▶ [TASK DETAILS]:
Scan the data below and pick out the lines containing the word "turquoise".

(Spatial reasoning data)
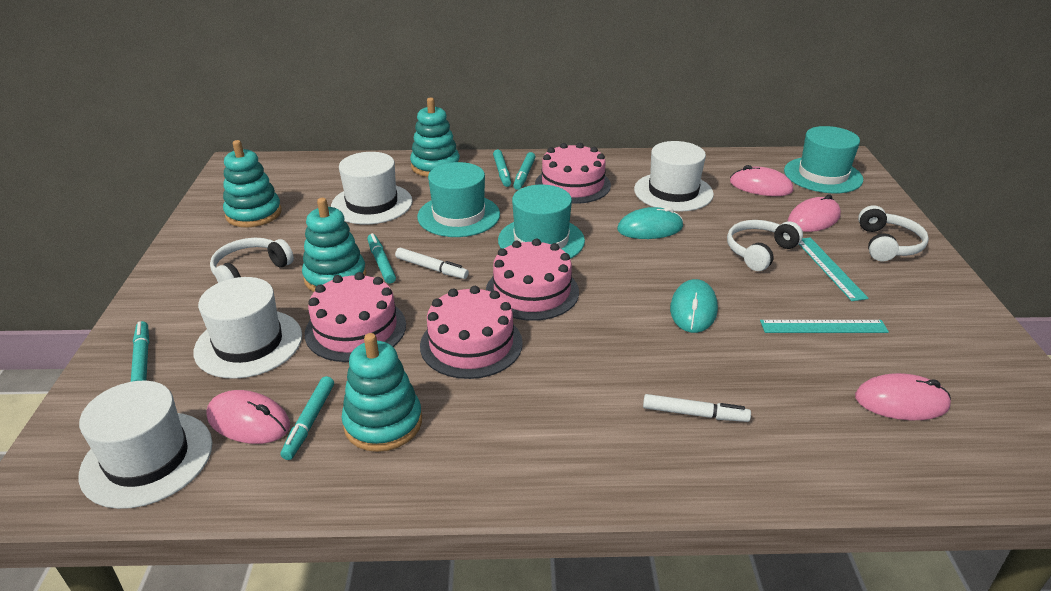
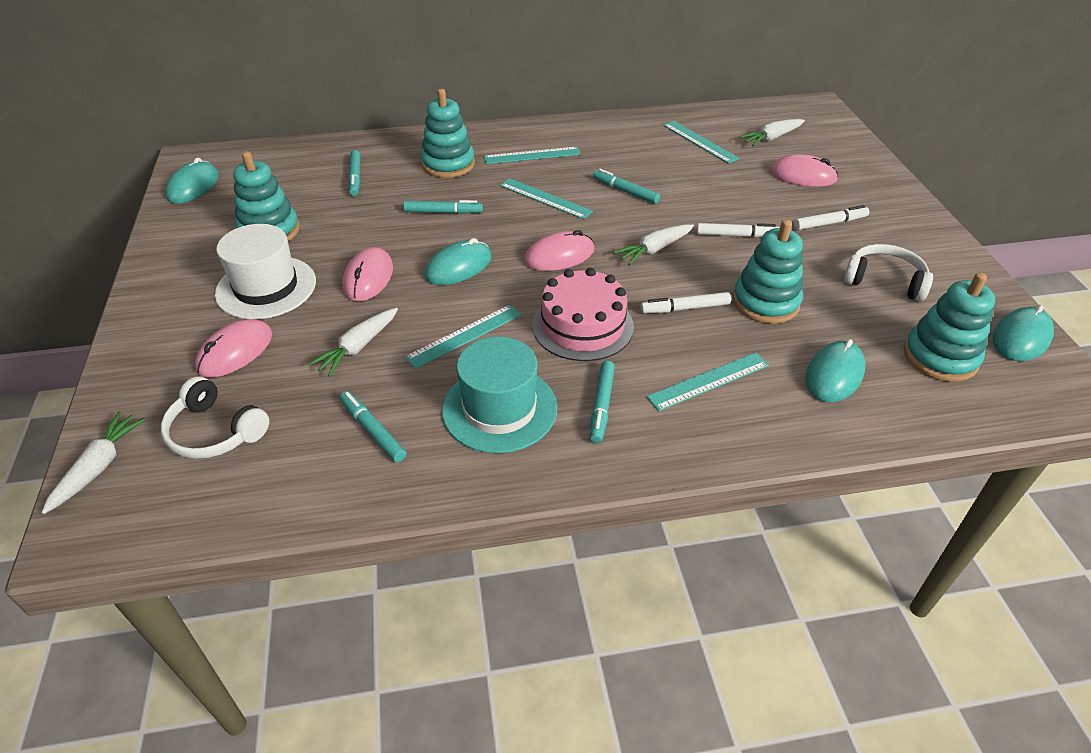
pink cake: 4 -> 1
turquoise hat: 3 -> 1
turquoise mouse: 2 -> 4
turquoise ruler: 2 -> 5
white carrot: 0 -> 4
white hat: 4 -> 1
white headphones: 3 -> 2
white marker: 2 -> 3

▶ [OUTPUT OF THE TASK]:
turquoise hat: 3 -> 1
turquoise mouse: 2 -> 4
turquoise ruler: 2 -> 5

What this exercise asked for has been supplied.